> **WORK INSTRUCTIONS**:
Scan the material below for lines with the string "switch". State how many there are and nothing else.

━━━━━ RECORDS TO USE

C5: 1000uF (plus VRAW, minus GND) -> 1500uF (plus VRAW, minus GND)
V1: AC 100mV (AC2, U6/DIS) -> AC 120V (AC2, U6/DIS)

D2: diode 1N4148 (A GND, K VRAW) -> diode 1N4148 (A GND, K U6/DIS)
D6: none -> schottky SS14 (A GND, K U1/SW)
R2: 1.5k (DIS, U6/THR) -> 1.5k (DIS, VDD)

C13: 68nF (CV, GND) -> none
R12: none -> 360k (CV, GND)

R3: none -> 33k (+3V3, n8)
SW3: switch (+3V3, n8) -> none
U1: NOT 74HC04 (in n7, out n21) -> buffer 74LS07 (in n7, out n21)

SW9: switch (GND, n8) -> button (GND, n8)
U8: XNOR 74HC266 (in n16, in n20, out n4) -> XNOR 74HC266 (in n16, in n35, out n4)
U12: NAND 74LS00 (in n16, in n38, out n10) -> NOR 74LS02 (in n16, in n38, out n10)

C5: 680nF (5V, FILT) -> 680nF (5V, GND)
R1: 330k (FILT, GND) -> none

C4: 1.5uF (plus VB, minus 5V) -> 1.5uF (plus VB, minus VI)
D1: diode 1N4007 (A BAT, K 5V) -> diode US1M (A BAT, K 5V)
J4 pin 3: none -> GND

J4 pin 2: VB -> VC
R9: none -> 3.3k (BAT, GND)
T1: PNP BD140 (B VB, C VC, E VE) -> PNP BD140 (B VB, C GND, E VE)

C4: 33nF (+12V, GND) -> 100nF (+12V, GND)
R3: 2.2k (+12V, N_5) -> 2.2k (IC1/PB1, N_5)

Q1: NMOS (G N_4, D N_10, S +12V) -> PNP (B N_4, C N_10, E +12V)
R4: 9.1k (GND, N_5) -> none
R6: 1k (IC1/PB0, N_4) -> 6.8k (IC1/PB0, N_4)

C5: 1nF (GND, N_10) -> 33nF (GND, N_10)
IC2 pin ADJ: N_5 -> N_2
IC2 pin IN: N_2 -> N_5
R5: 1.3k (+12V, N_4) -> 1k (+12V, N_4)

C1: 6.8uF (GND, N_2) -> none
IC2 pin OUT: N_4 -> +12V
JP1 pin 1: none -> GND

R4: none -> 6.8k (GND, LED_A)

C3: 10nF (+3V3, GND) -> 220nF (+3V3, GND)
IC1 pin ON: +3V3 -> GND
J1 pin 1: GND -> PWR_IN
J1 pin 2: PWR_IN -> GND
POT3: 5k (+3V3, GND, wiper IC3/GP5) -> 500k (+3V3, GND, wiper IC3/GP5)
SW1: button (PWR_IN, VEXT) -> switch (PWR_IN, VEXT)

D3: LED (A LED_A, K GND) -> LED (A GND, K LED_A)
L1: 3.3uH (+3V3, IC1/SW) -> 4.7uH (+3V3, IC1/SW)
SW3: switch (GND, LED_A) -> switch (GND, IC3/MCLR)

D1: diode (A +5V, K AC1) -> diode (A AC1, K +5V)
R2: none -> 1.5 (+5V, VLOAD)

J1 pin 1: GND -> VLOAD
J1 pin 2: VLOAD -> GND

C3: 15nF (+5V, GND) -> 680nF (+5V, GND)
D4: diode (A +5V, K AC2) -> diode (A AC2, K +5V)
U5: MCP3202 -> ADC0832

━━━━━━━━━━

> **RESULT BELOW**:
4